→ **What the exercise asks**: Count the lines in the data below that contain the string "kern". Give only the number.

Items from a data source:
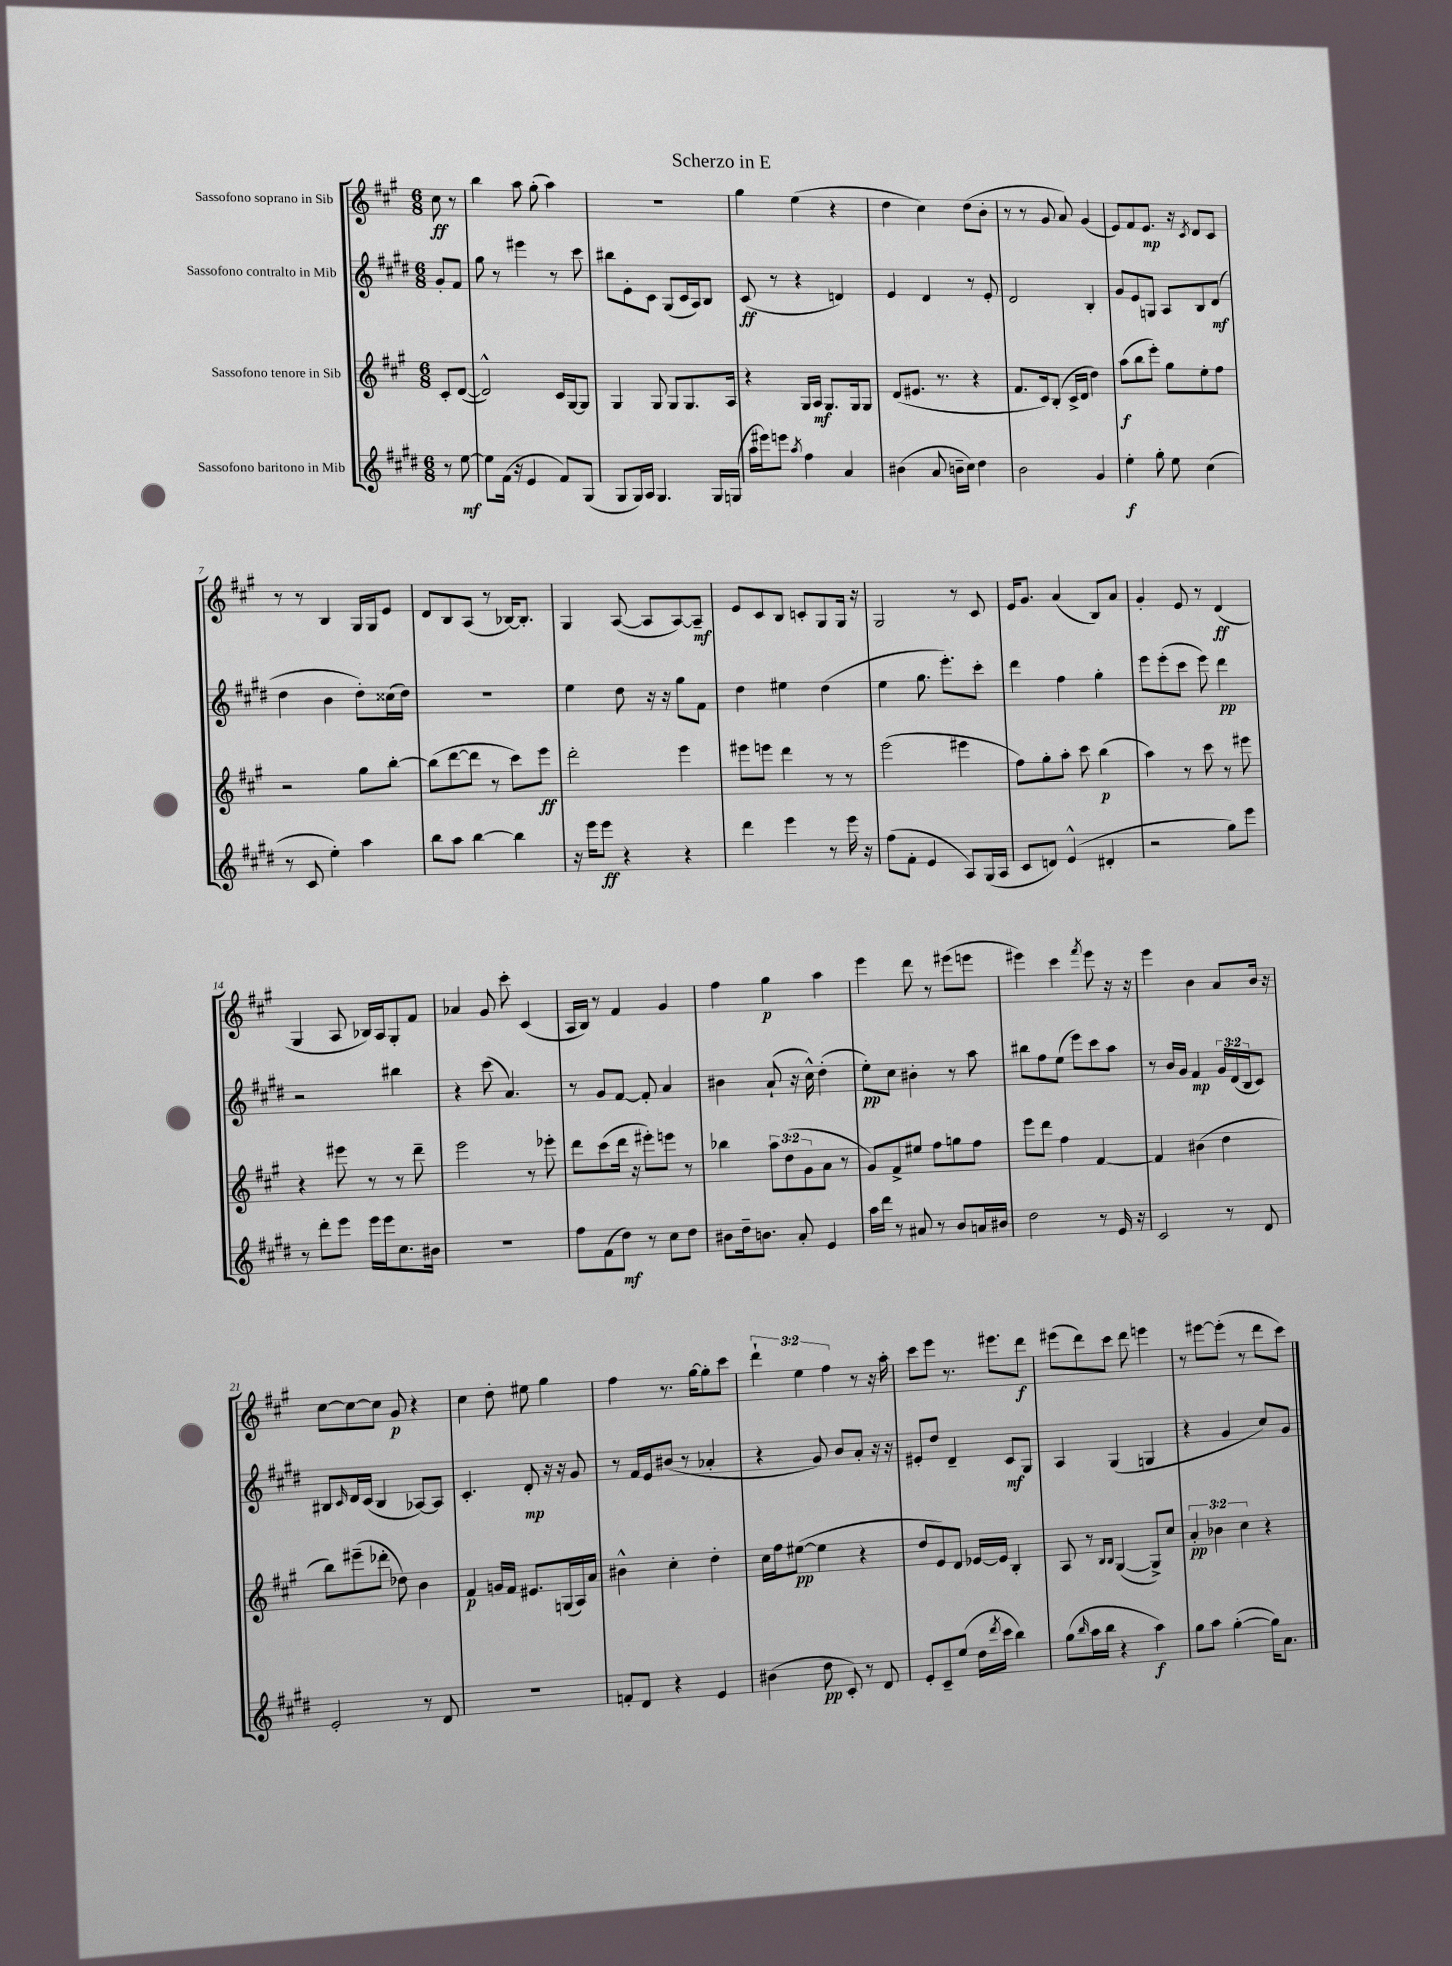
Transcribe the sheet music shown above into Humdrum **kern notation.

**kern	**dynam	**kern	**dynam	**kern	**dynam	**kern	**dynam
*part4	*part4	*part3	*part3	*part2	*part2	*part1	*part1
*staff4	*staff4	*staff3	*staff3	*staff2	*staff2	*staff1	*staff1
*I"Sassofono baritono in Mib	*	*I"Sassofono tenore in Sib	*	*I"Sassofono contralto in Mib	*	*I"Sassofono soprano in Sib	*
*clefG2	*	*clefG2	*	*clefG2	*	*clefG2	*
*k[f#c#g#d#]	*	*k[f#c#g#]	*	*k[f#c#g#d#]	*	*k[f#c#g#]	*
*M6/8	*	*M6/8	*	*M6/8	*	*M6/8	*
=	=	=	=	=	=	=	=
8r	.	8c#'/L	.	8g#'/L	.	8cc#\	ff
[8ee\	mf	([8d/J	.	8f#/J	.	8r	.
=1	=1	=1	=1	=1	=1	=1	=1
8ee\L]	.	2d^^/])	.	8gg#\	.	4bb\	.
(16f#\Jk	.	.	.	8r	.	.	.
16r	.	.	.	.	.	.	.
4e/	.	.	.	4eee#X\	.	8aa\	.
.	.	.	.	.	.	(8gg#'\	.
8f#/L)	.	16c#/LL	.	8r	.	4aa\)	.
.	.	[16G#/J	.	.	.	.	.
(8G#/J	.	8G#/J]	.	8ccc#\	.	.	.
=2	=2	=2	=2	=2	=2	=2	=2
8G#/L	.	4G#/	.	8bb#X\L	.	2.r	.
16G#/L)	.	.	.	8e'\	.	.	.
16A/JJ	.	.	.	.	.	.	.
4.G#/	.	8G#/	.	8c#\J	.	.	.
.	.	8G#/L	.	(8G#/L	.	.	.
.	.	8.G#/	.	16c#/L	.	.	.
.	.	.	.	16A/J)	.	.	.
16G#/LL	.	.	.	8B/J	.	.	.
(16Gn/JJ	.	16A/Jk	.	.	.	.	.
=3	=3	=3	=3	=3	=3	=3	=3
16aa\LL	.	4r	.	(8c#/	ff	4gg#\	.
16eee#X\J)	.	.	.	.	.	.	.
8eeen\J	.	.	.	8r	.	.	.
8qaa/	.	.	.	.	.	.	.
4ff#\	.	16G#/LL	.	4r	.	(4ee\	.
.	.	16A/JJ	mf	.	.	.	.
.	.	8.G#/L	.	.	.	.	.
4a/	.	.	.	4dn/)	.	4r	.
.	.	16G#/k	.	.	.	.	.
.	.	8G#/J	.	.	.	.	.
=4	=4	=4	=4	=4	=4	=4	=4
(4b#X\	.	(8d/L	.	4e/	.	4dd\	.
.	.	8.e#X/J	.	.	.	.	.
8a/	.	.	.	4d#/	.	4cc#\)	.
.	.	8.r	.	.	.	.	.
16bn~\LL	.	.	.	.	.	.	.
16cc#\JJ)	.	.	.	.	.	.	.
4dd#\	.	4r	.	8r	.	(8dd\L	.
.	.	.	.	8e'/	.	8b'\J	.
=5	=5	=5	=5	=5	=5	=5	=5
2b\	.	8.f#/L	.	2d#/	.	8r	.
.	.	.	.	.	.	8r	.
.	.	16c#/k)	.	.	.	.	.
.	.	(8B'/J	.	.	.	8g#/	.
.	.	16c#^/LL	.	.	.	8a/)	.
.	.	16d/JJ	.	.	.	.	.
4g#/	.	4dd\)	.	4B'/	.	(4g#/	.
=6	=6	=6	=6	=6	=6	=6	=6
4ee'\	f	(8aa\L	f	8g#/L	.	8e/L)	.
.	.	8bb\	.	8e/	.	8f#/	.
8gg#'\	.	8eee'\J)	.	8Gn/J	.	8.e/J	mp
8ee\	.	8gg#\L	.	8A/L	.	.	.
.	.	.	.	.	.	16r	.
.	.	.	.	.	.	8qc#/	.
(4cc#\	.	8ee'\	.	8B/	.	8d/L	.
.	.	8ff#\J	.	(8d#/J	mf	8c#/J	.
!!LO:LB:g=z
=7	=7	=7	=7	=7	=7	=7	=7
8r	.	2r	.	4dd#\	.	8r	.
8c#/	.	.	.	.	.	8r	.
4ee'\)	.	.	.	4b\	.	4B/	.
4aa\	.	8gg#\L	.	8dd#'\L)	.	16G#/LL	.
.	.	.	.	.	.	16G#/J	.
.	.	[8bb'\J	.	(16cc##X\L	.	8e/J	.
.	.	.	.	16dd#\JJ)	.	.	.
=8	=8	=8	=8	=8	=8	=8	=8
8bb\L	.	(8bb\L]	.	2.r	.	8d/L	.
8aa\J	.	[8ddd\	.	.	.	8B/	.
[4bb\	.	8ddd\J]	.	.	.	(8A/J	.
.	.	8r	.	.	.	8r	.
4bb\]	.	8ccc#\L)	.	.	.	[16B-X/KL)	.
.	.	.	.	.	.	8.B-'/J]	.
.	.	8eee\J	ff	.	.	.	.
=9	=9	=9	=9	=9	=9	=9	=9
16r	.	2ddd'\	.	4ee\	.	4G#/	.
16eee\KL	.	.	.	.	.	.	.
8eee\J	ff	.	.	.	.	.	.
4r	.	.	.	8dd#\	.	([8A/	.
.	.	.	.	16r	.	8A/L]	.
.	.	.	.	16r	.	.	.
4r	.	4eee\	.	8gg#\L	.	[8A/)	.
.	.	.	.	8f#\J	.	8A~/J]	mf
=10	=10	=10	=10	=10	=10	=10	=10
4ddd#\	.	8eee#X\L	.	4dd#\	.	8e/L	.
.	.	8eeen\J	.	.	.	8c#/	.
4eee\	.	4ddd\	.	4ee#X\	.	8B/J	.
.	.	.	.	.	.	8cn'/L	.
8r	.	8r	.	(4dd#\	.	8G#/	.
16eee\	.	8r	.	.	.	16G#/Jk	.
16r	.	.	.	.	.	16r	.
=11	=11	=11	=11	=11	=11	=11	=11
(8ff#\L	.	(2eee\	.	4ee\	.	2G#/	.
8f#'\J	.	.	.	.	.	.	.
4e/	.	.	.	8.gg#\	.	.	.
.	.	.	.	8.eee'\L)	.	.	.
8A/L)	.	4eee#X\	.	.	.	8r	.
(16G#/L	.	.	.	8ccc#'\J	.	8c#/	.
16A/JJ	.	.	.	.	.	.	.
=12	=12	=12	=12	=12	=12	=12	=12
8c#/L	.	8ff#\L)	.	4ddd#\	.	16e/KL	.
.	.	.	.	.	.	8.g#/J	.
8dn/J)	.	8gg#'\	.	.	.	.	.
(4e^^/	.	8aa'\J	.	4ff#\	.	(4a/	.
.	.	8ccc#\	.	.	.	.	.
4d#X'/	.	(4bb\	p	4gg#'\	.	8B/L)	.
.	.	.	.	.	.	8a/J	.
=13	=13	=13	=13	=13	=13	=13	=13
2r	.	4aa\)	.	8eee\L	.	4g#'/	.
.	.	.	.	(8eee'\	.	.	.
.	.	8r	.	8ccc#\J	.	8e/	.
.	.	8ccc#\	.	8eee\)	.	8r	.
8gg#\L)	.	8r	.	4ddd#\	pp	(4d/	ff
8eee\J	.	8eee#X\	.	.	.	.	.
!!LO:LB:g=z
=14	=14	=14	=14	=14	=14	=14	=14
8r	.	4r	.	2r	.	4G#/	.
8ddd#'\L	.	.	.	.	.	.	.
8eee\J	.	8eee#X\	.	.	.	8A/	.
16eee\LL	.	8r	.	.	.	16B-X/LL)	.
16eee\J	.	.	.	.	.	16A/J	.
8.cc#\	.	8r	.	4bb#X\	.	8G#'/	.
.	.	8ddd~\	.	.	.	8f#/J	.
16b#X\Jk	.	.	.	.	.	.	.
=15	=15	=15	=15	=15	=15	=15	=15
2.r	.	2eee\	.	4r	.	4a-X/	.
.	.	.	.	(8ccc#\	.	8g#/	.
.	.	.	.	4.a/)	.	8ccc#'\	.
.	.	8r	.	.	.	(4c#/	.
.	.	8eee-X'\	.	.	.	.	.
=16	=16	=16	=16	=16	=16	=16	=16
8ff#\L	.	8ddd\L	.	8r	.	16A/LL	.
.	.	.	.	.	.	16B/JJ)	.
(8f#\	.	(8ccc#\	.	8g#/L	.	8r	.
8dd#\J)	mf	16ddd\Jk	.	[8f#/J	.	4f#/	.
.	.	16r	.	.	.	.	.
8r	.	8eee#X'\L)	.	8f#'/]	.	.	.
8cc#\L	.	8eeen\J	.	4a/	.	4g#/	.
8dd#\J	.	8r	.	.	.	.	.
=17	=17	=17	=17	=17	=17	=17	=17
8b#X\L	.	4bb-X\	.	4b#X\	.	4ff#\	.
16dd#~\k	.	.	.	.	.	.	.
8.bn\J	.	.	.	.	.	.	.
.	.	12aa\L	.	(8a`/	.	4gg#\	p
.	.	(12dd\	.	.	.	.	.
8a'/	.	.	.	16r	.	.	.
.	.	12g#\	.	.	.	.	.
.	.	.	.	16cc#^^\)	.	.	.
4e/	.	8a\J	.	(4dd#'\	.	4aa\	.
.	.	8r	.	.	.	.	.
=18	=18	=18	=18	=18	=18	=18	=18
16aa\LL	.	8g#/L)	.	8ee'\L)	pp	4eee\	.
16ddd#\JJ	.	.	.	.	.	.	.
8r	.	8f#^/	.	8cc#\J	.	.	.
8a#X/	.	8ee#X/J	.	4b#X'\	.	8ddd\	.
8r	.	8ff#\L	.	.	.	8r	.
8b/L	.	8ggn\	.	8r	.	(8eee#X\L	.
16an/L	.	8ff#\J	.	8aa\	.	8eeen\J	.
16b#X/JJ	.	.	.	.	.	.	.
=19	=19	=19	=19	=19	=19	=19	=19
2dd#\	.	8eee\L	.	8bb#X\L	.	4eee#X\)	.
.	.	8ddd\J	.	8ff#\	.	.	.
.	.	4ff#\	.	(8ee\J	.	4ccc#\	.
.	.	.	.	8eee\L)	.	.	.
.	.	.	.	.	.	8qfff#/	.
8r	.	[4f#/	.	8ccc#\	.	8eee#\	.
16e/	.	.	.	8aa\J	.	16r	.
16r	.	.	.	.	.	16r	.
=20	=20	=20	=20	=20	=20	=20	=20
2c#/	.	4f#/]	.	8r	.	4eee\	.
.	.	.	.	16b/LL	.	.	.
.	.	.	.	16g#/JJ	.	.	.
.	.	(4b#X\	.	4f#/	mp	4b\	.
8r	.	4dd\	.	24g#/LL	.	8a/L	.
.	.	.	.	(24d#/	.	.	.
.	.	.	.	24B/J	.	.	.
8d#/	.	.	.	8c#/J)	.	16b/Jk	.
.	.	.	.	.	.	16r	.
!!LO:LB:g=z
=21	=21	=21	=21	=21	=21	=21	=21
2e'/	.	8bb\L)	.	8B#X/L	.	[8cc#\L	.
.	.	.	.	16qqc#/	.	.	.
.	.	(8eee#X~\	.	16d#/L	.	8cc#\_	.
.	.	.	.	(16c#/JJ	.	.	.
.	.	8ddd-X'\J	.	4B#/	.	8cc#\J]	.
.	.	8dd-X\)	.	.	.	8g#/	p
8r	.	4b\	.	[8A-X/L)	.	4r	.
8d#/	.	.	.	8A-/J]	.	.	.
=22	=22	=22	=22	=22	=22	=22	=22
2.r	.	4f#/	p	4.c#'/	.	4cc#\	.
.	.	16gn/LL	.	.	.	8dd'\	.
.	.	16f#/JJ	.	.	.	.	.
.	.	8.e#X/L	.	8d#'/	mp	8ee#X\	.
.	.	.	.	16r	.	4gg#\	.
.	.	(16Gn/L	.	16r	.	.	.
.	.	16A/)	.	8g#/	.	.	.
.	.	16a/JJ	.	.	.	.	.
=23	=23	=23	=23	=23	=23	=23	=23
8fn'/L	.	4b#X^^\	.	8r	.	4ff#\	.
8d#/J	.	.	.	16f#/LL	.	.	.
.	.	.	.	16e/J	.	.	.
4r	.	4cc#'\	.	(8b#X/J	.	8.r	.
.	.	.	.	8r	.	.	.
.	.	.	.	.	.	[16gg#\KL	.
4e/	.	4dd'\	.	4a-X'/	.	8gg#'\]	.
.	.	.	.	.	.	8ccc#\J	.
=24	=24	=24	=24	=24	=24	=24	=24
(4b#X\	.	16cc#\LL	.	4r	.	6ddd`\	.
.	.	16ff#\J	.	.	.	.	.
.	.	([8ee#X\J	pp	.	.	.	.
.	.	.	.	.	.	6ee\	.
8dd#\	pp	4ee#\]	.	8g#/)	.	.	.
.	.	.	.	.	.	6ff#\	.
8c#'/)	.	.	.	8b/L	.	.	.
8r	.	4r	.	8a'/J	.	8r	.
8d#/	.	.	.	16r	.	16r	.
.	.	.	.	16r	.	16aa'\	.
=25	=25	=25	=25	=25	=25	=25	=25
8e'/L	.	8dd/L	.	8e#X'/L	.	8ccc#\L	.
8c#~/	.	8e/)	.	8dd#/J	.	8eee\J	.
(8ee/J	.	8d/J	.	4d#~/	.	8.r	.
16dd#\LL	.	[16e-X/LL	.	.	.	.	.
8qddd#/	.	.	.	.	.	.	.
16ccc#\JJ	.	16e-/JJ]	.	.	.	8.eee#X\L	.
4bb\)	.	4B'/	.	8c#/L	mf	.	.
.	.	.	.	8G#/J	.	8ddd\J	f
=26	=26	=26	=26	=26	=26	=26	=26
(8gg#\L	.	8A/	.	4A/	.	(8eee#X\L	.
16qqbb/	.	.	.	.	.	.	.
16aa\L	.	8r	.	.	.	8ddd\)	.
16bb\JJ	.	.	.	.	.	.	.
.	.	16qqB/LL	.	.	.	.	.
.	.	16qqB/JJ	.	.	.	.	.
4r	.	([4G#/	.	(4G#/	.	8ccc#\J	.
.	.	.	.	.	.	8ddd\	.
4aa\)	f	8G#^/L])	.	4Gn/	.	4eeen\	.
.	.	8cc#/J	.	.	.	.	.
=27	=27	=27	=27	=27	=27	=27	=27
8gg#\L	.	6a'/	pp	4r	.	8r	.
8aa\J	.	.	.	.	.	[8eee#X\L	.
.	.	6b-X\	.	.	.	.	.
([4gg#'\	.	.	.	4g#/	.	(8eee#'\J]	.
.	.	6cc#\	.	.	.	.	.
.	.	.	.	.	.	8r	.
16gg#\KL])	.	4r	.	8cc#/L)	.	8ddd\L	.
8.a\J	.	.	.	.	.	.	.
.	.	.	.	8g#/J	.	8ccc#\J)	.
==	==	==	==	==	==	==	==
*-	*-	*-	*-	*-	*-	*-	*-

→ **Output for this task**: 2